= TASK TO COMPLETE =
Lines of the material that include the string "RADIO" should be returned.
◇ ◇ ◇ ◇ ◇ ◇ ◇
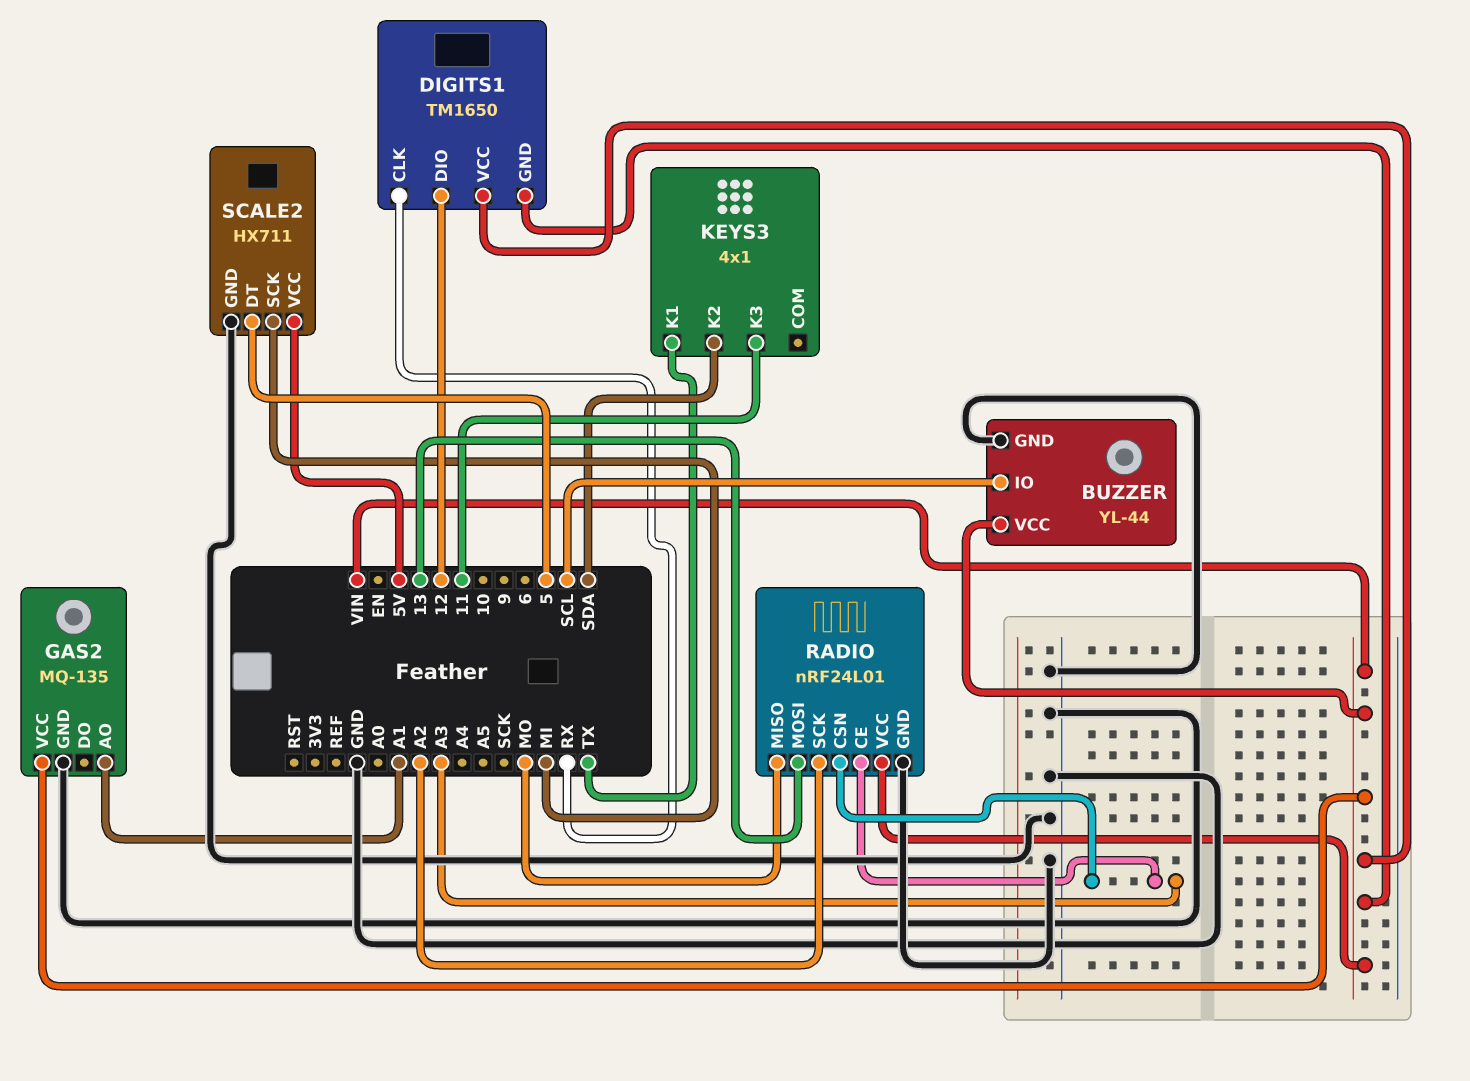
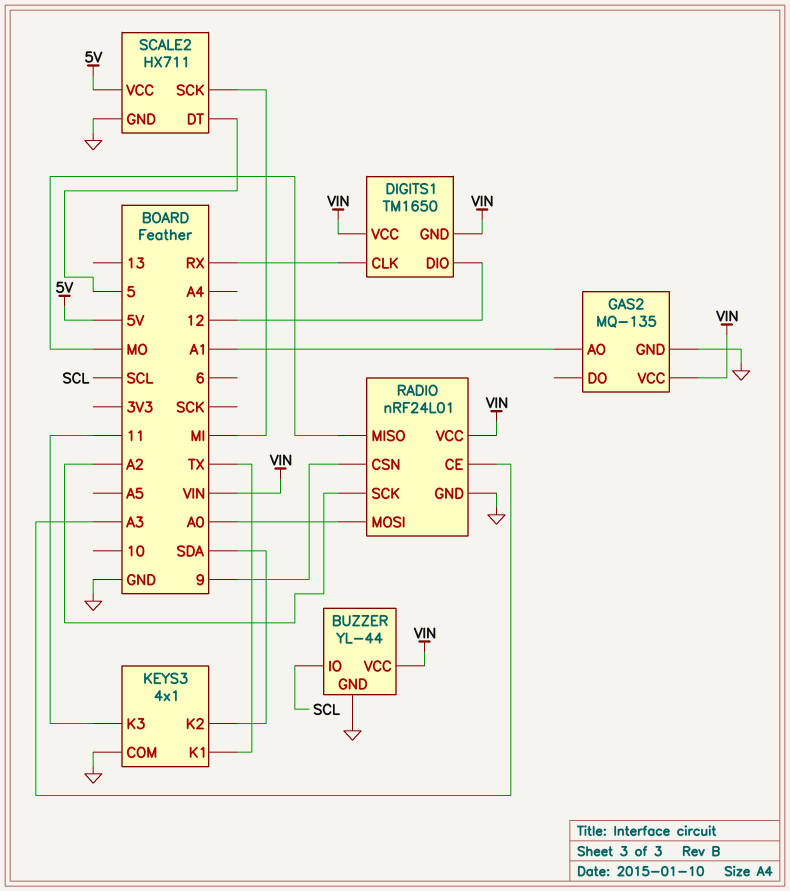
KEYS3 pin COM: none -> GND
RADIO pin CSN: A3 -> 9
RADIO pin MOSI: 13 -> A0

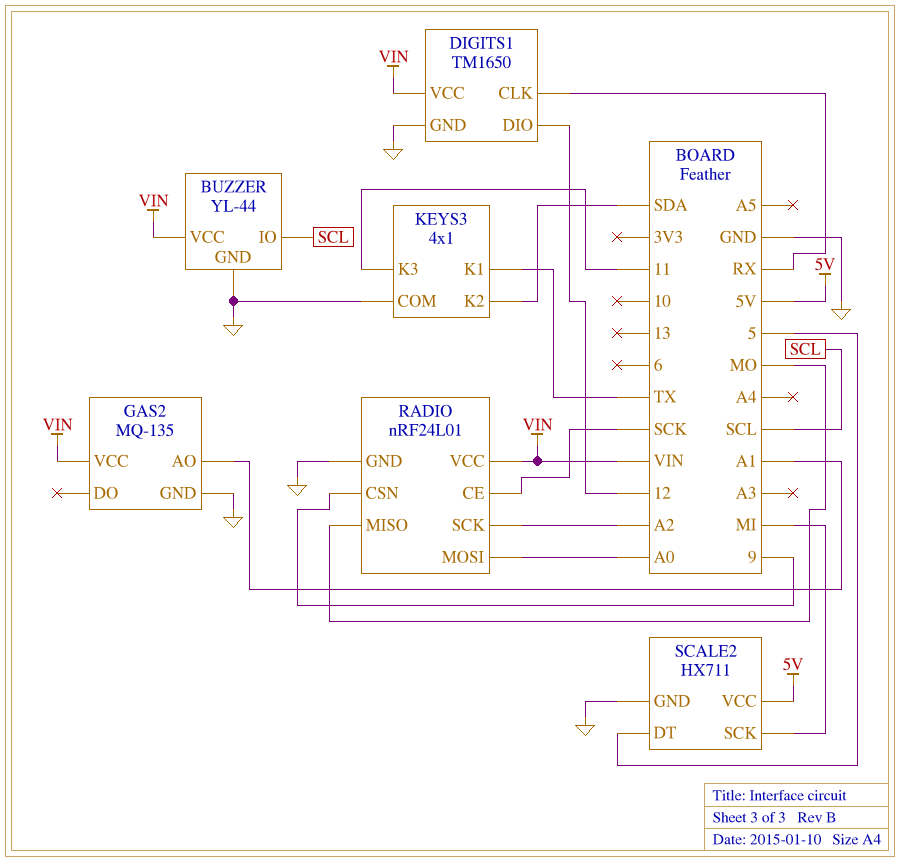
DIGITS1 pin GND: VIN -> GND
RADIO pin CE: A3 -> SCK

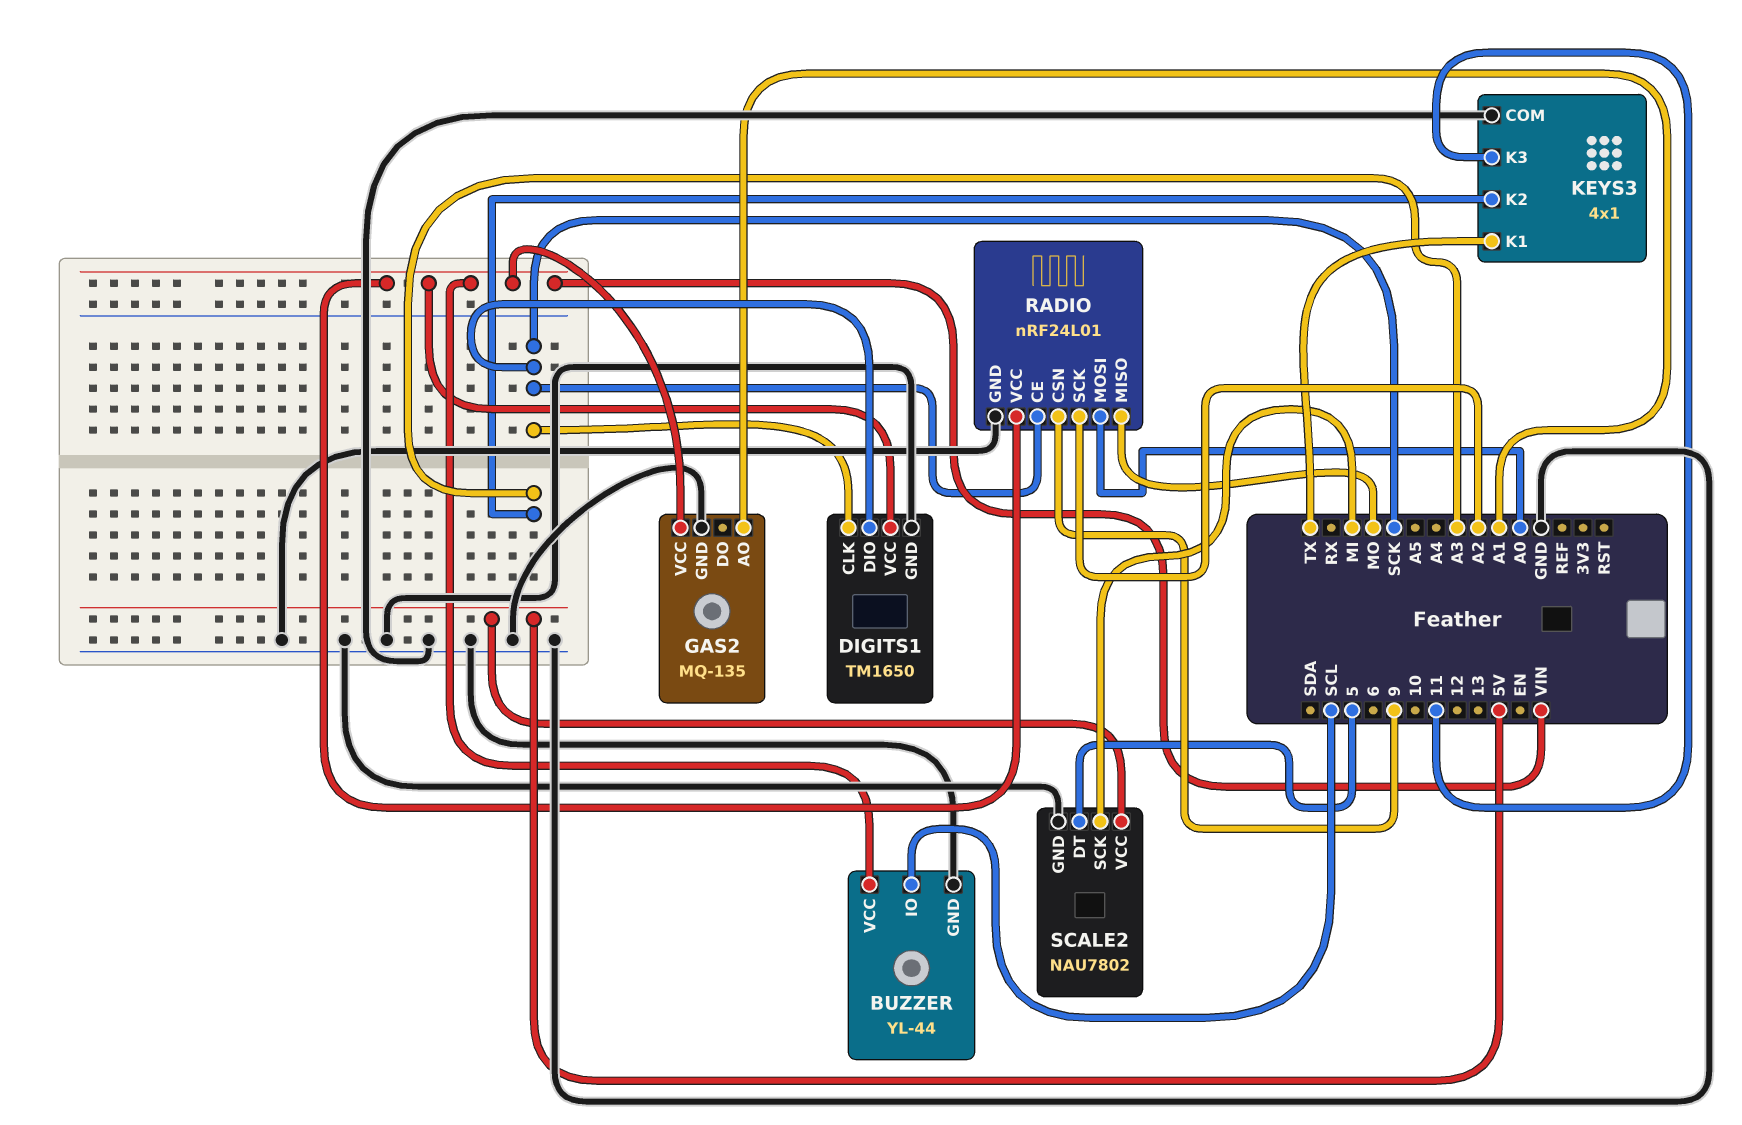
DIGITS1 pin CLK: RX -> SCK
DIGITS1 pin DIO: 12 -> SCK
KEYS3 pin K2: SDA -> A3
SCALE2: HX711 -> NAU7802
◇ ◇ ◇ ◇ ◇ ◇ ◇
= RESULT FOR THIS EXERCISE =
RADIO pin CSN: A3 -> 9
RADIO pin MOSI: 13 -> A0
RADIO pin CE: A3 -> SCK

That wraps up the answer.